_Required work_
Return all lines of the listing below that carry the word "LEDK".
+ + + +
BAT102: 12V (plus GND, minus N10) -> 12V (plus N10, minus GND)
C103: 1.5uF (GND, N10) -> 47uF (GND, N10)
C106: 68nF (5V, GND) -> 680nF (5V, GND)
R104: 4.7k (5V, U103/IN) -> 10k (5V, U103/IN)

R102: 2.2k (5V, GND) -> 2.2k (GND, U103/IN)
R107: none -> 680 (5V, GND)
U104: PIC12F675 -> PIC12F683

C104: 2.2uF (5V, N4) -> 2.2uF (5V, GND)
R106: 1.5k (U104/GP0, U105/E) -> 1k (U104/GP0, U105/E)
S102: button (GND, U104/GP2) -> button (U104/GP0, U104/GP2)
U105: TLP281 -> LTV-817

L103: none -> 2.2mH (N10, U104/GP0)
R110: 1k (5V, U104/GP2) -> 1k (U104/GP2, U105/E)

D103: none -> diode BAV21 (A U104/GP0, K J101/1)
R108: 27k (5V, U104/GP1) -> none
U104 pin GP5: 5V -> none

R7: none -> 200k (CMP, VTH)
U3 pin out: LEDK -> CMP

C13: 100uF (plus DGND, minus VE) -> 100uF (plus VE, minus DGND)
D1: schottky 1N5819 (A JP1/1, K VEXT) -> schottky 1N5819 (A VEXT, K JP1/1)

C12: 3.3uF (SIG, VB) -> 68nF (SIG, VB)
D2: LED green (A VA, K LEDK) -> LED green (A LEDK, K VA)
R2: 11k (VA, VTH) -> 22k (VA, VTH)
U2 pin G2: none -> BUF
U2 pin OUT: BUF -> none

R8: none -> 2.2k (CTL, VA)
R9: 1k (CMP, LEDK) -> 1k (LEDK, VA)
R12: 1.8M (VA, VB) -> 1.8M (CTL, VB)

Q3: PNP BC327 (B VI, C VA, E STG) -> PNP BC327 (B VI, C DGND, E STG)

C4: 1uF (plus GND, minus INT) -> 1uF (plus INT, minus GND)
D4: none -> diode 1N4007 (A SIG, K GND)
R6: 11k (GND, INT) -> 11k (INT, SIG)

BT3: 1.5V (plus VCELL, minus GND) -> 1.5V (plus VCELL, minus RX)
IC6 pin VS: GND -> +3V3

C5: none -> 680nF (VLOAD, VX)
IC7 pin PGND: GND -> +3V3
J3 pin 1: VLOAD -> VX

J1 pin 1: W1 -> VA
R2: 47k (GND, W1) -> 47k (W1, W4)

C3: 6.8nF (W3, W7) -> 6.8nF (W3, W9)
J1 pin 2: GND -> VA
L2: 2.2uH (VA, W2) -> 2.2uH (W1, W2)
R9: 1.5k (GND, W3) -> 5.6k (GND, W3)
+ + + +
_Result below_
U3 pin out: LEDK -> CMP
D2: LED green (A VA, K LEDK) -> LED green (A LEDK, K VA)
R9: 1k (CMP, LEDK) -> 1k (LEDK, VA)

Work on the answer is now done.